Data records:
# # # # # # #

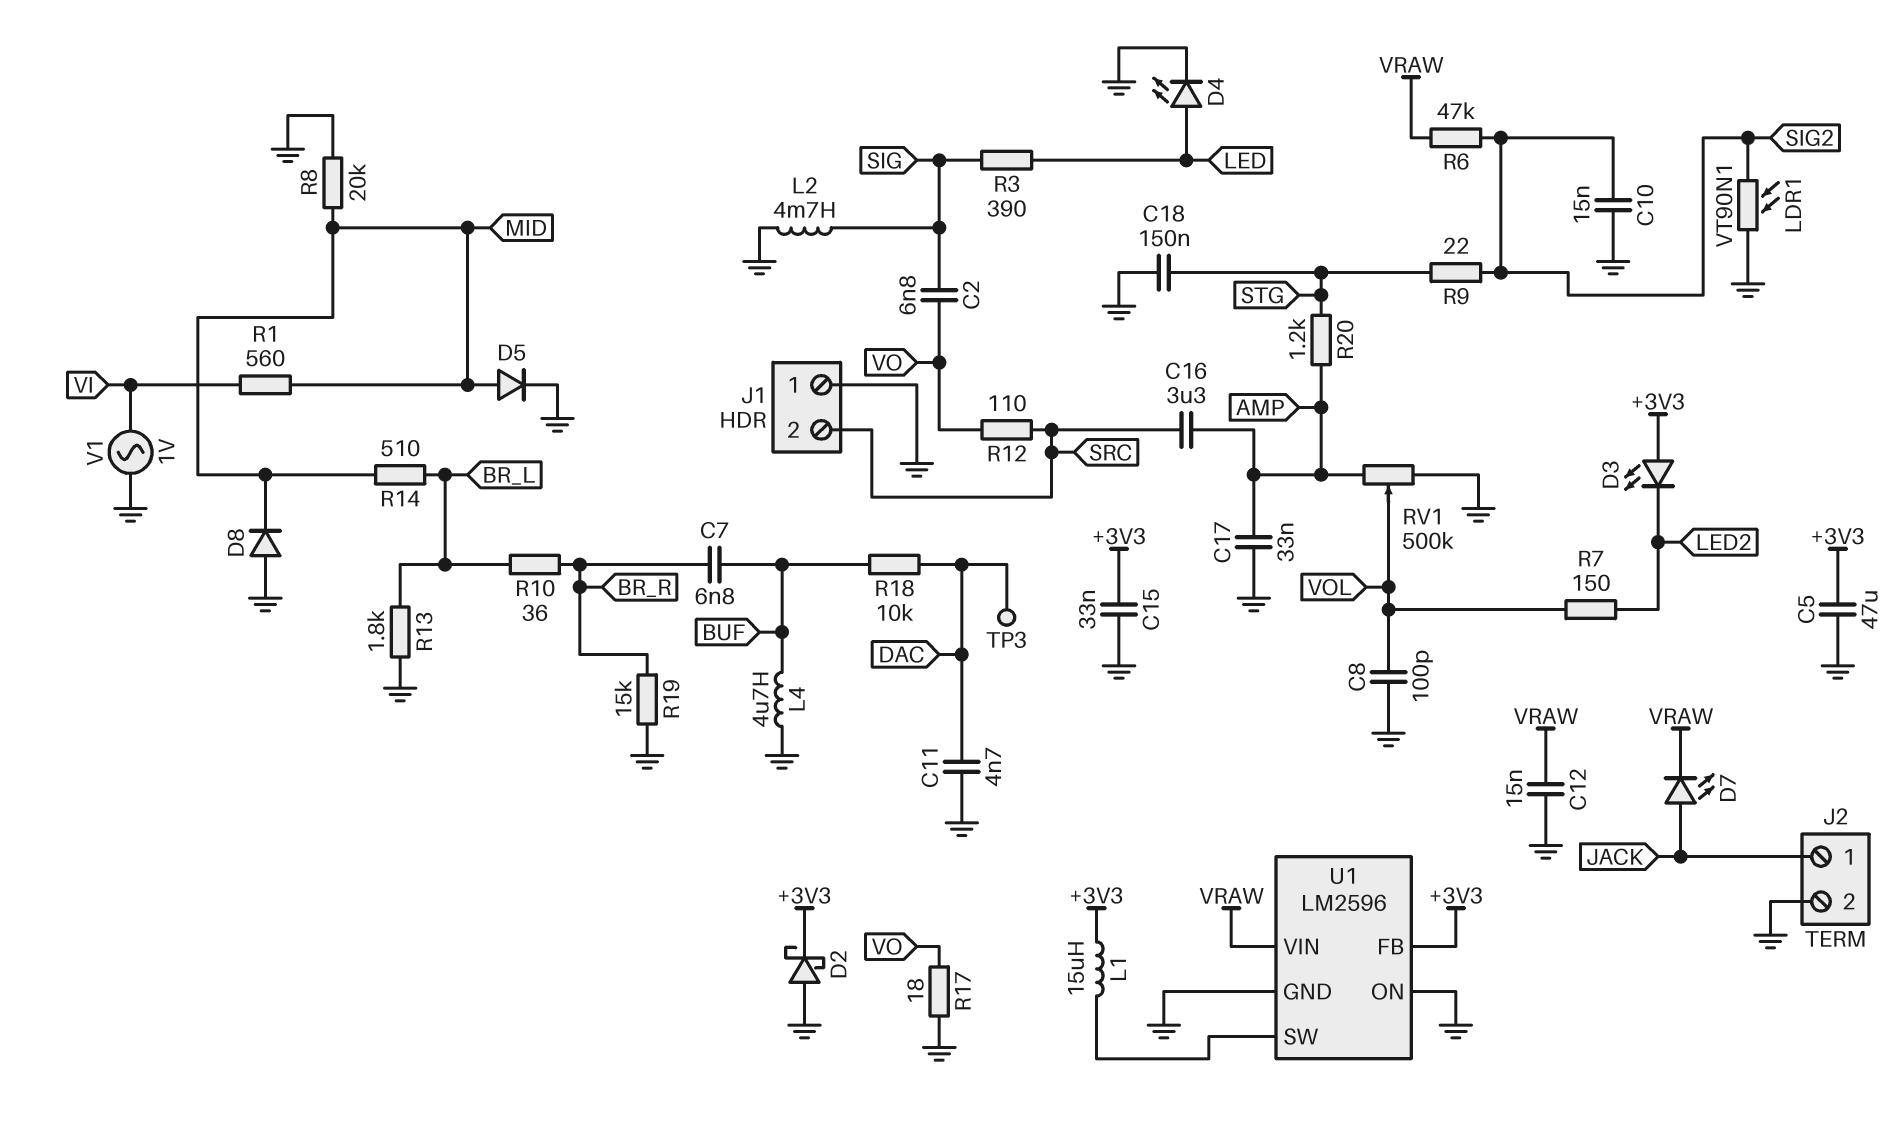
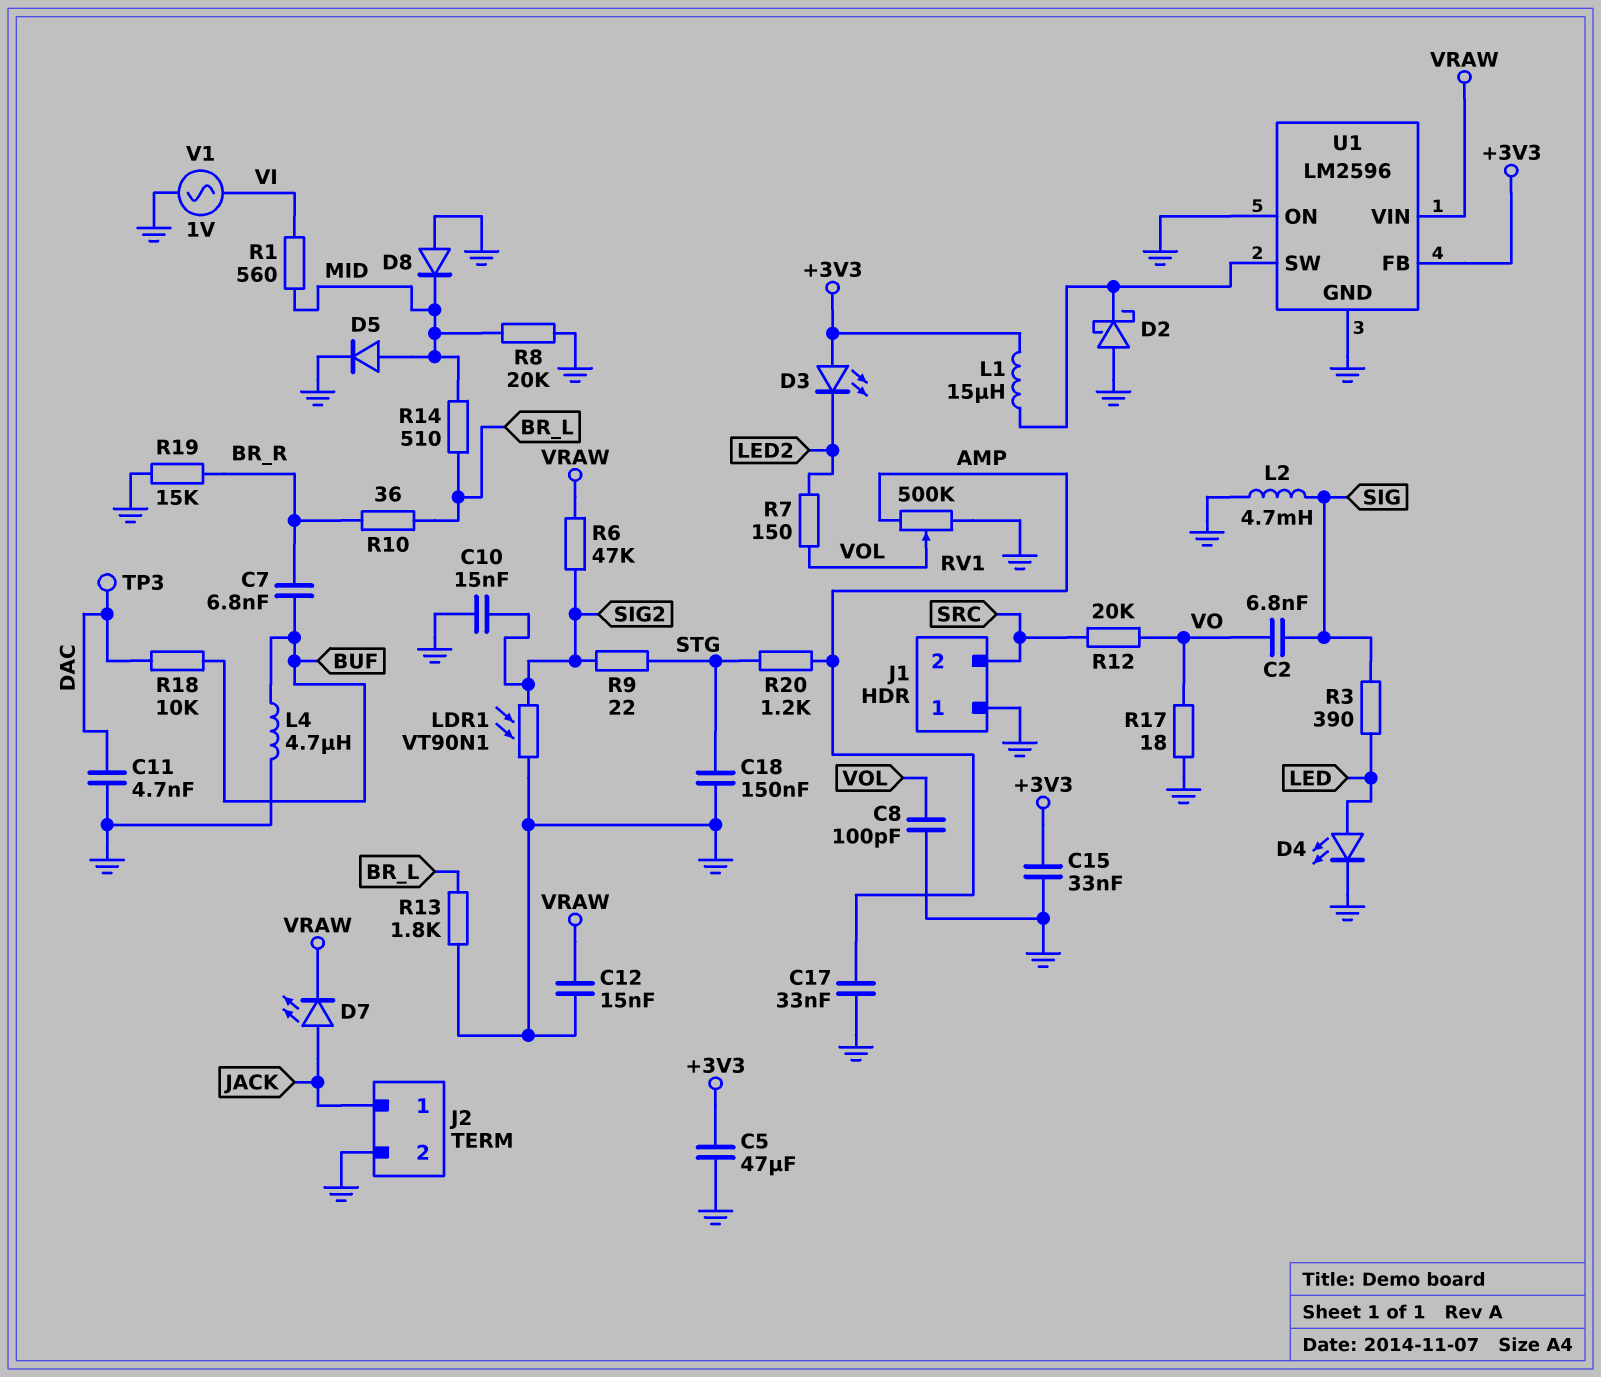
C16: 3.3uF (AMP, SRC) -> none
D2: schottky (A GND, K +3V3) -> schottky (A GND, K U1/SW)
R12: 110 (SRC, VO) -> 20k (SRC, VO)

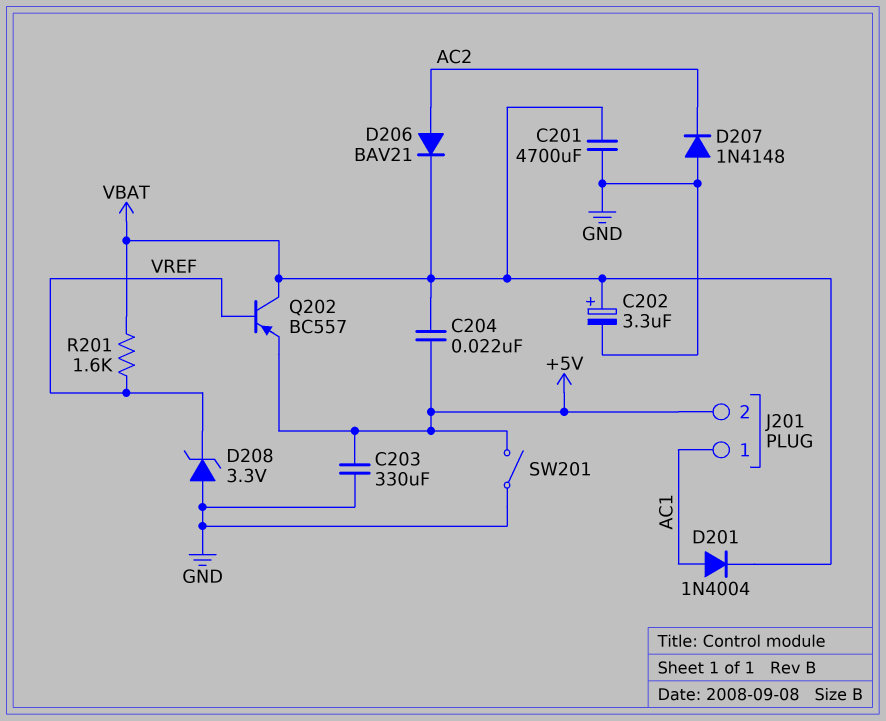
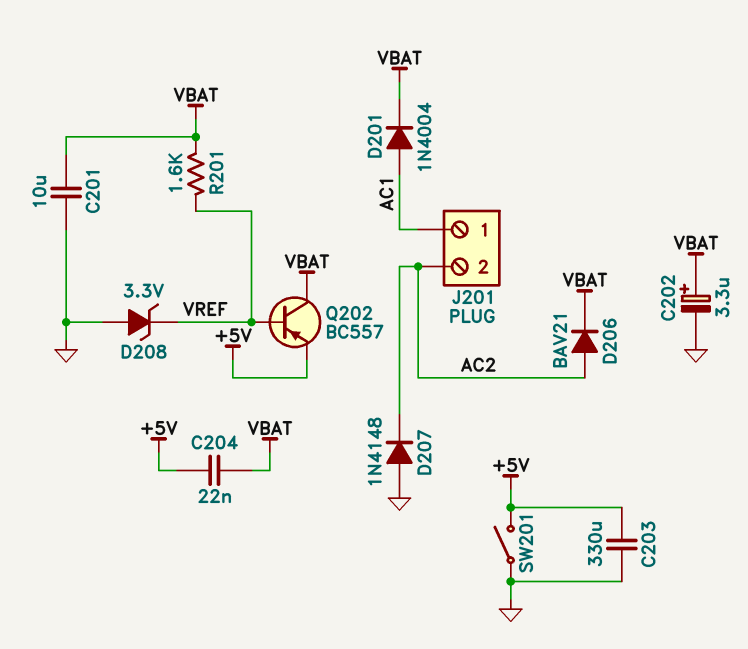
C201: 4700uF (GND, VBAT) -> 10uF (GND, VBAT)
J201 pin 2: +5V -> AC2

# # # # # # #

*How to complete this task*
Only the lines from the one with "R12: 110 (SRC, VO) -> 20k (SRC, VO)" through the last line of the records above are wanted, copied exactly and with pictures omitted.

*Solved problem*
R12: 110 (SRC, VO) -> 20k (SRC, VO)

C201: 4700uF (GND, VBAT) -> 10uF (GND, VBAT)
J201 pin 2: +5V -> AC2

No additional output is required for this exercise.